§ WHAT IS BEING ASKED:
From the material below, copy out the part that opens with the line containing "orange circle at" and closes with the line containing "brown circle: moved 3 px up", with both of those lines included. Omit every picture line.

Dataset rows
━━━━━━━━━━━━━━━━━━━━

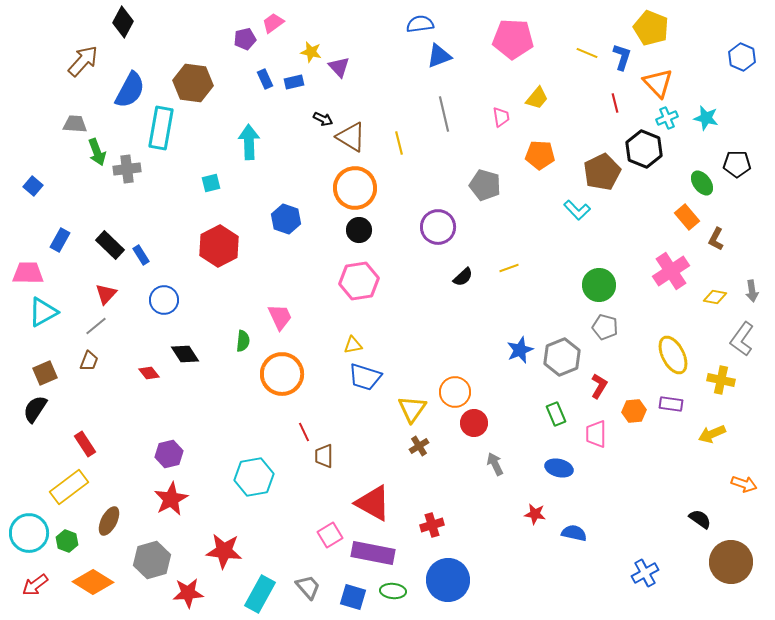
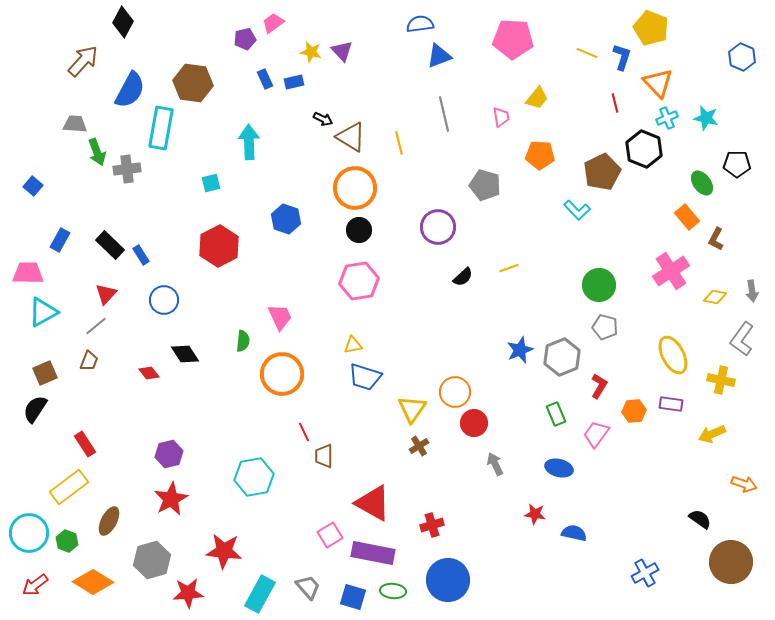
purple triangle at (339, 67): moved 3 px right, 16 px up
pink trapezoid at (596, 434): rotated 36 degrees clockwise
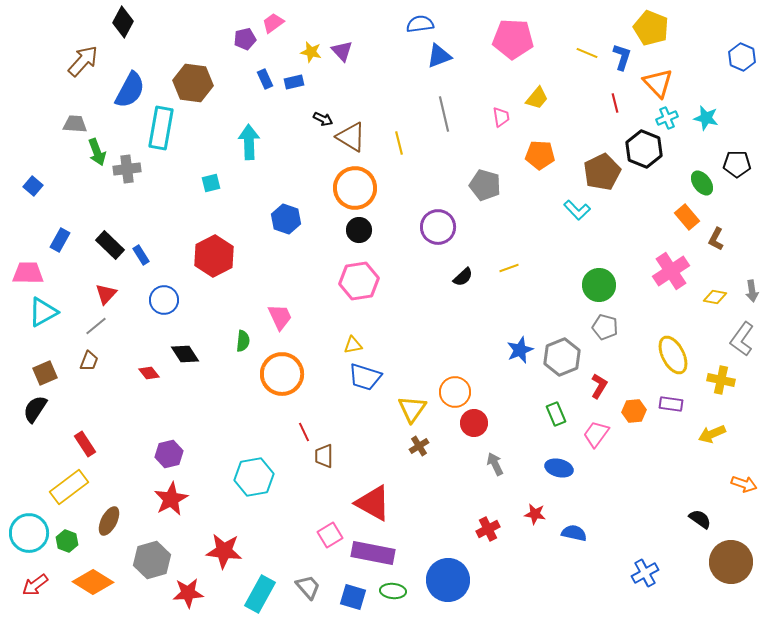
red hexagon at (219, 246): moved 5 px left, 10 px down
red cross at (432, 525): moved 56 px right, 4 px down; rotated 10 degrees counterclockwise
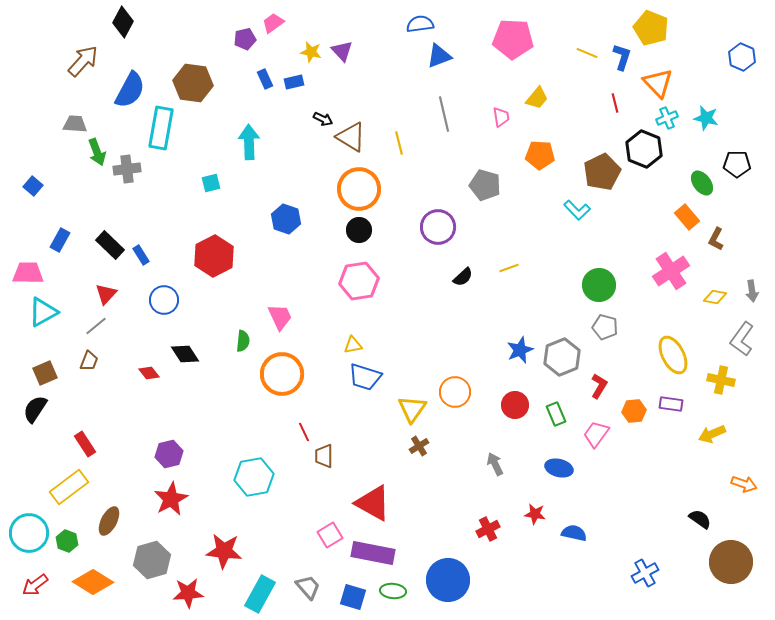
orange circle at (355, 188): moved 4 px right, 1 px down
red circle at (474, 423): moved 41 px right, 18 px up
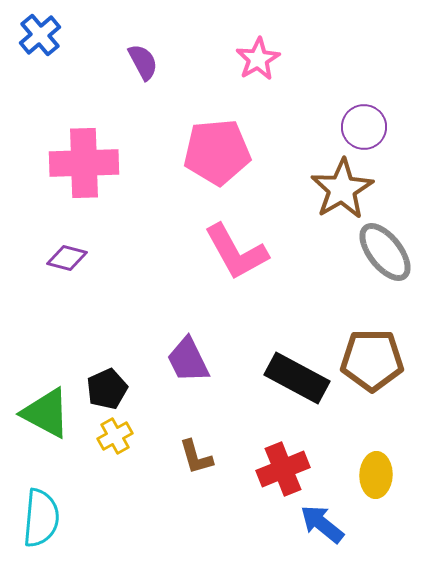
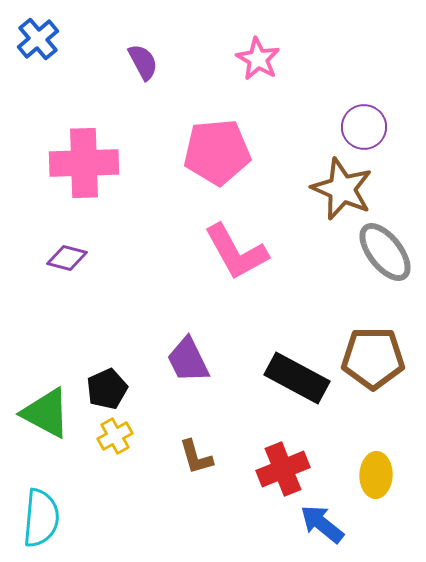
blue cross: moved 2 px left, 4 px down
pink star: rotated 12 degrees counterclockwise
brown star: rotated 18 degrees counterclockwise
brown pentagon: moved 1 px right, 2 px up
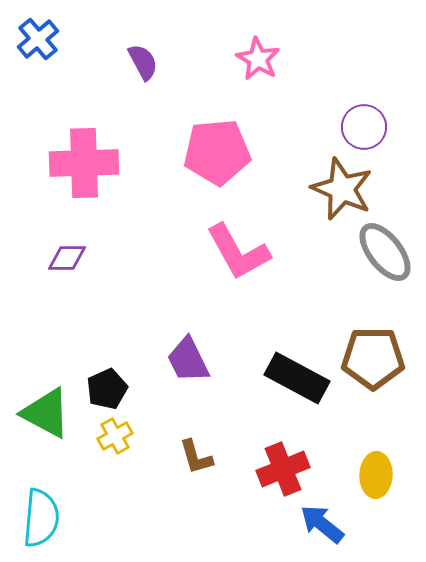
pink L-shape: moved 2 px right
purple diamond: rotated 15 degrees counterclockwise
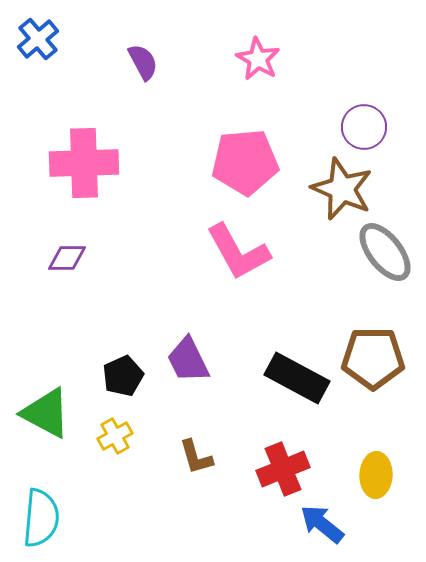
pink pentagon: moved 28 px right, 10 px down
black pentagon: moved 16 px right, 13 px up
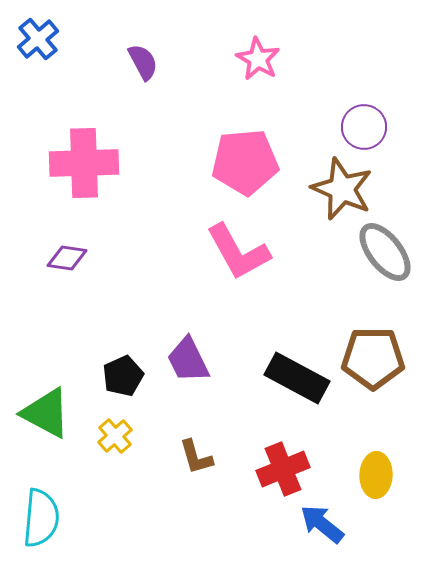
purple diamond: rotated 9 degrees clockwise
yellow cross: rotated 12 degrees counterclockwise
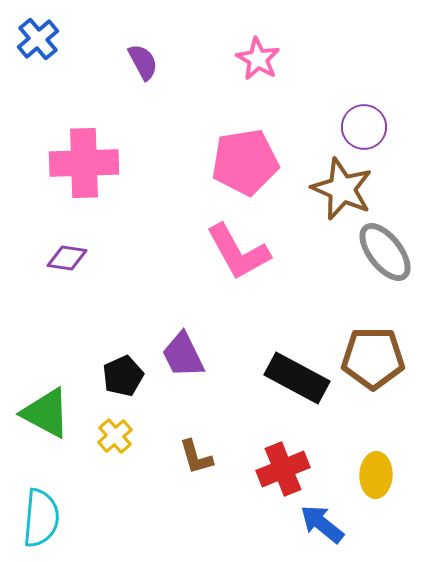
pink pentagon: rotated 4 degrees counterclockwise
purple trapezoid: moved 5 px left, 5 px up
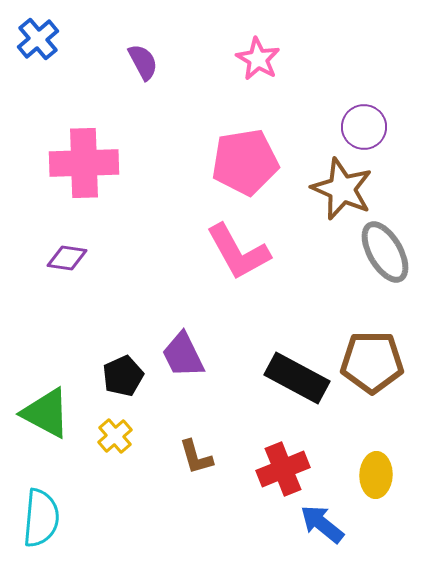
gray ellipse: rotated 8 degrees clockwise
brown pentagon: moved 1 px left, 4 px down
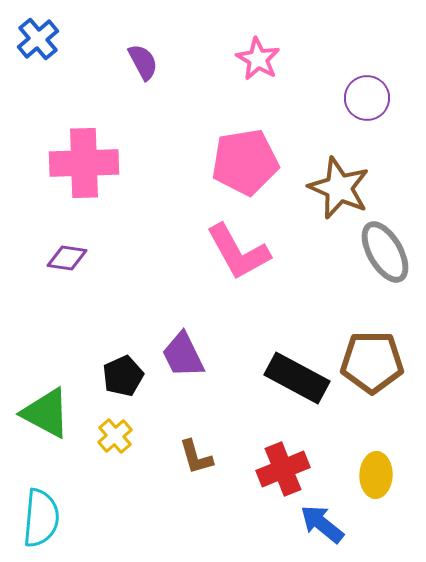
purple circle: moved 3 px right, 29 px up
brown star: moved 3 px left, 1 px up
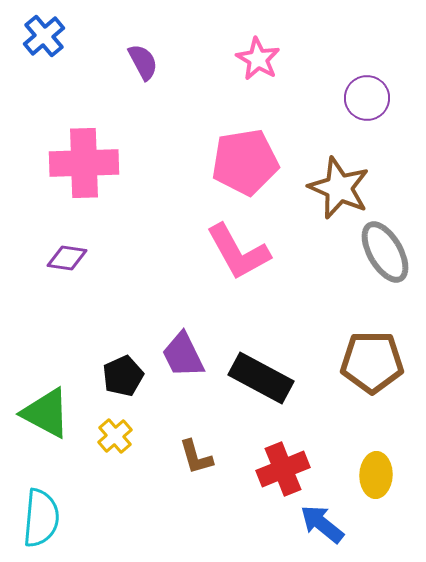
blue cross: moved 6 px right, 3 px up
black rectangle: moved 36 px left
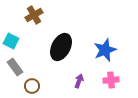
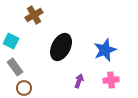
brown circle: moved 8 px left, 2 px down
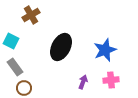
brown cross: moved 3 px left
purple arrow: moved 4 px right, 1 px down
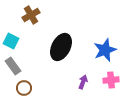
gray rectangle: moved 2 px left, 1 px up
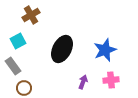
cyan square: moved 7 px right; rotated 35 degrees clockwise
black ellipse: moved 1 px right, 2 px down
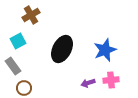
purple arrow: moved 5 px right, 1 px down; rotated 128 degrees counterclockwise
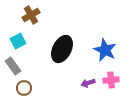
blue star: rotated 25 degrees counterclockwise
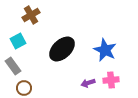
black ellipse: rotated 20 degrees clockwise
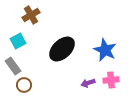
brown circle: moved 3 px up
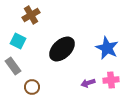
cyan square: rotated 35 degrees counterclockwise
blue star: moved 2 px right, 2 px up
brown circle: moved 8 px right, 2 px down
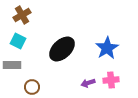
brown cross: moved 9 px left
blue star: rotated 15 degrees clockwise
gray rectangle: moved 1 px left, 1 px up; rotated 54 degrees counterclockwise
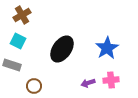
black ellipse: rotated 12 degrees counterclockwise
gray rectangle: rotated 18 degrees clockwise
brown circle: moved 2 px right, 1 px up
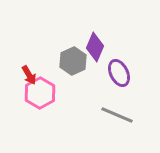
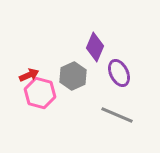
gray hexagon: moved 15 px down
red arrow: rotated 84 degrees counterclockwise
pink hexagon: rotated 16 degrees counterclockwise
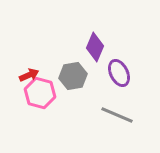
gray hexagon: rotated 16 degrees clockwise
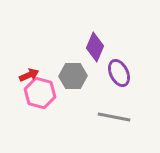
gray hexagon: rotated 8 degrees clockwise
gray line: moved 3 px left, 2 px down; rotated 12 degrees counterclockwise
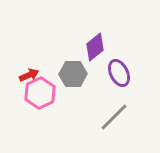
purple diamond: rotated 28 degrees clockwise
gray hexagon: moved 2 px up
pink hexagon: rotated 20 degrees clockwise
gray line: rotated 56 degrees counterclockwise
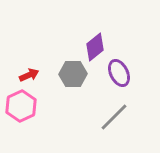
pink hexagon: moved 19 px left, 13 px down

━━━━━━━━━━━━━━━━━━━━

§ FULL RESPONSE:
orange circle at (355, 188): moved 4 px right, 1 px down
red circle at (474, 423): moved 41 px right, 18 px up
blue cross: moved 2 px left, 4 px down
pink star: rotated 12 degrees counterclockwise
brown star: rotated 18 degrees counterclockwise
brown pentagon: moved 1 px right, 2 px up
pink L-shape: moved 2 px right
purple diamond: rotated 15 degrees counterclockwise
pink pentagon: moved 28 px right, 10 px down
black pentagon: moved 16 px right, 13 px up
purple diamond: rotated 9 degrees clockwise
yellow cross: rotated 12 degrees counterclockwise
pink pentagon: rotated 4 degrees counterclockwise
purple trapezoid: moved 5 px left, 5 px up
gray ellipse: rotated 8 degrees clockwise
brown pentagon: moved 1 px left, 4 px down
purple circle: moved 3 px right, 29 px up
brown star: moved 3 px left, 1 px up
blue cross: moved 6 px right, 3 px up
black rectangle: moved 36 px left
brown circle: moved 8 px left, 2 px down
brown cross: moved 3 px left
purple arrow: moved 4 px right, 1 px down
gray rectangle: moved 2 px left, 1 px up
cyan square: moved 7 px right; rotated 35 degrees clockwise
black ellipse: moved 1 px right, 2 px down
purple arrow: moved 5 px right, 1 px down; rotated 128 degrees counterclockwise
blue star: rotated 25 degrees counterclockwise
black ellipse: rotated 20 degrees clockwise
brown circle: moved 3 px up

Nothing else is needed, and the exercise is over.